_ACTIVITY_
Show each line of the entries below in which the word "none" appears.

_DATA IN THIS EXERCISE_
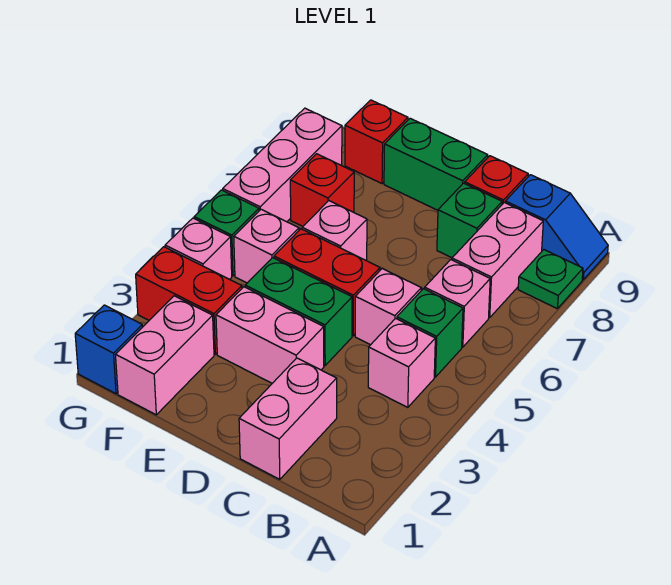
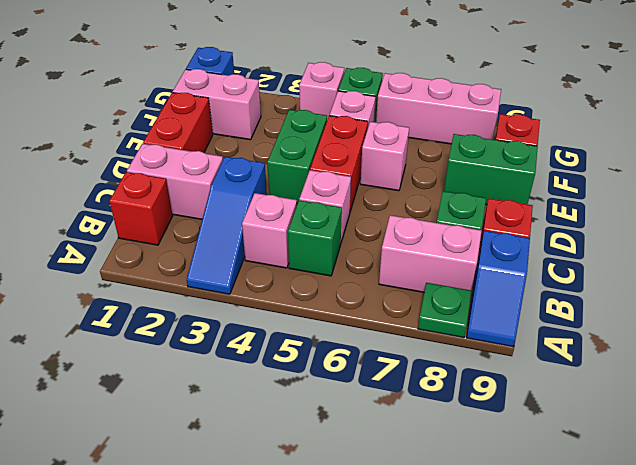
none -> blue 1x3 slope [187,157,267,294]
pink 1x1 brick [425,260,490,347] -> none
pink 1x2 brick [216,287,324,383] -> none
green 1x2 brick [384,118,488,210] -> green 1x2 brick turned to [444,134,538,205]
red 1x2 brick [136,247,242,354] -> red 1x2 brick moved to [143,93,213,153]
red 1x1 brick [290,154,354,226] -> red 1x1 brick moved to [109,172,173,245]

* * *

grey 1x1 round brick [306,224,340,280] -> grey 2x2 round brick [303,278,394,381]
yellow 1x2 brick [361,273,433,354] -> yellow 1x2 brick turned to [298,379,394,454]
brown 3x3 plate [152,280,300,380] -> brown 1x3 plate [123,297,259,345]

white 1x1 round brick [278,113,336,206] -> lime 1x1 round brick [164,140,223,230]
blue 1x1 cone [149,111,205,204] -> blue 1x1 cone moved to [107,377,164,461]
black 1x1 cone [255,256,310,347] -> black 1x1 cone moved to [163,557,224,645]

_FINISHED EXERCISE_
none -> blue 1x3 slope [187,157,267,294]
pink 1x1 brick [425,260,490,347] -> none
pink 1x2 brick [216,287,324,383] -> none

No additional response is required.